Your job is to retype all of the data word for word, leaving every image out.

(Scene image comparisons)
────────────────────────────────────────
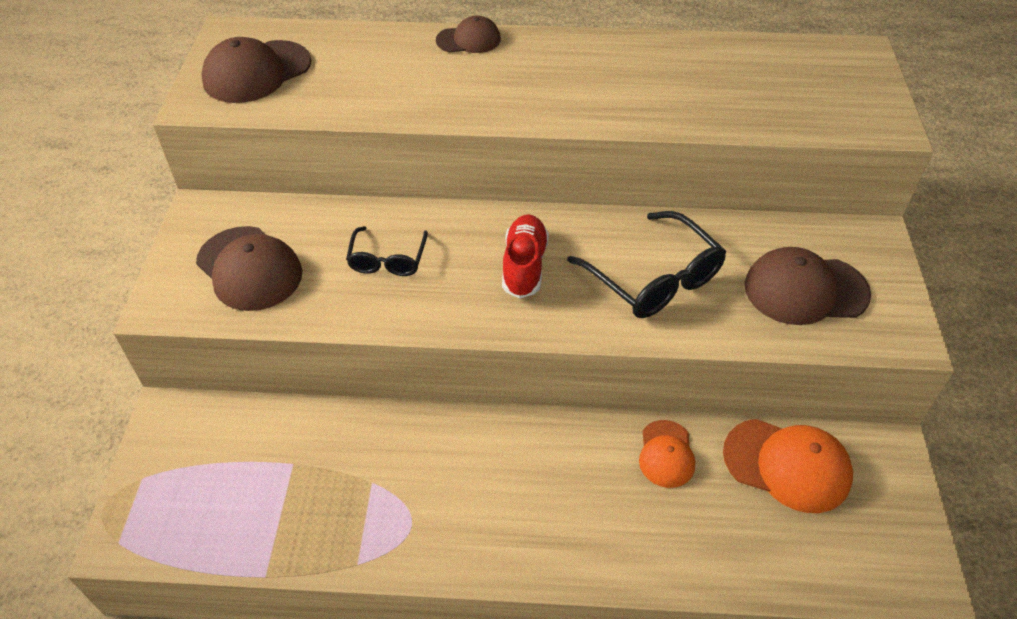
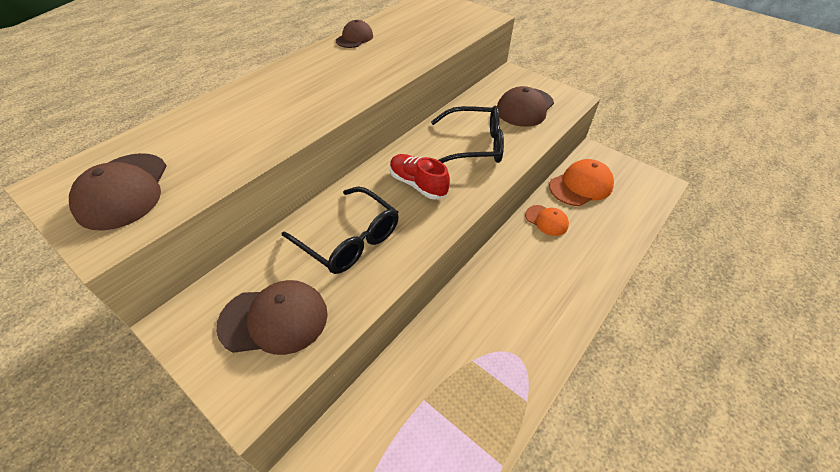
camera: 55 degrees left, 0 degrees up
(387, 260) = (349, 239): black glasses -> black glasses, size x1.65
(469, 40) = (248, 87): brown cap -> brown cap (354, 38)

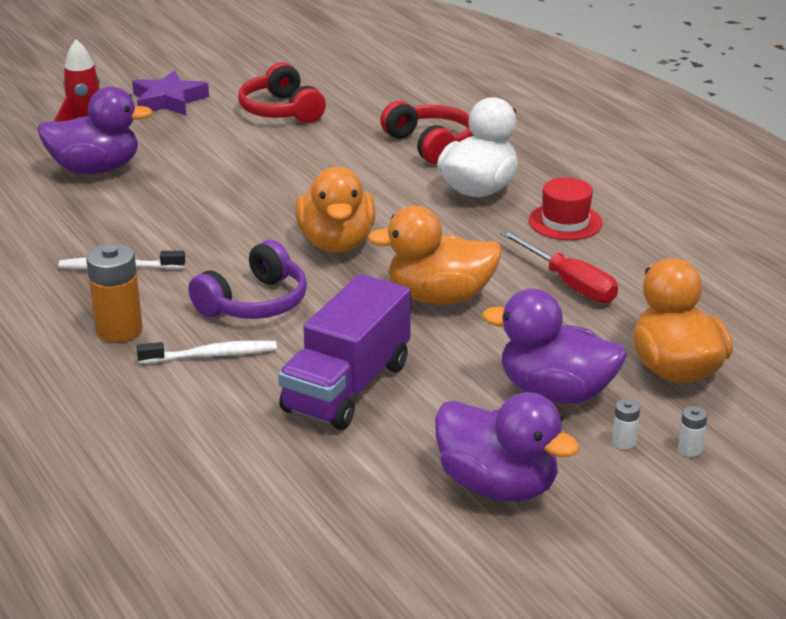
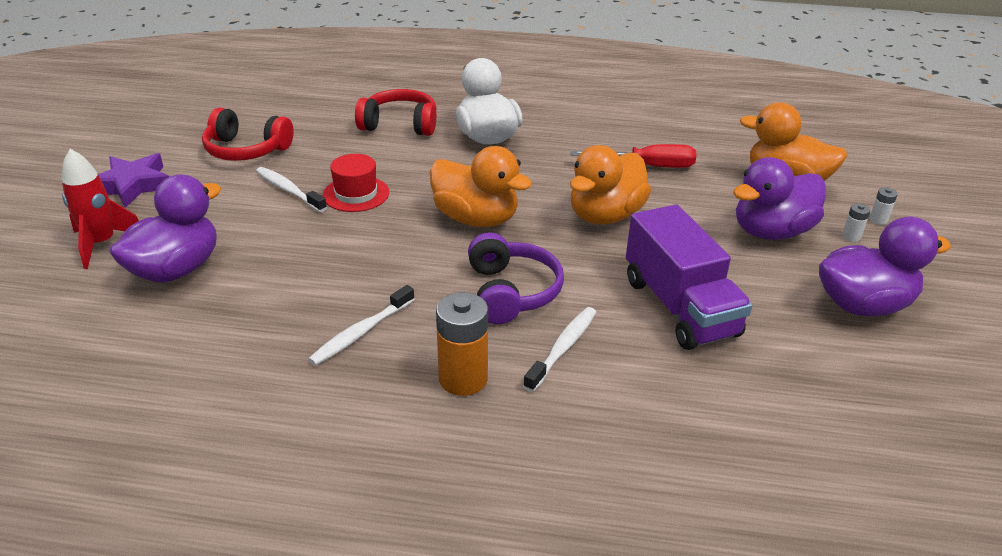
camera: 50 degrees left, 5 degrees up
(253, 154) = (289, 190): none -> white toothbrush
(565, 222) = (572, 132): red hat -> red hat (356, 194)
────────────────────────────────────────
PROBLEM SOLUTION:
camera: 55 degrees left, 0 degrees up
(387, 260) = (349, 239): black glasses -> black glasses, size x1.65
(469, 40) = (248, 87): brown cap -> brown cap (354, 38)

camera: 50 degrees left, 5 degrees up
(253, 154) = (289, 190): none -> white toothbrush
(565, 222) = (572, 132): red hat -> red hat (356, 194)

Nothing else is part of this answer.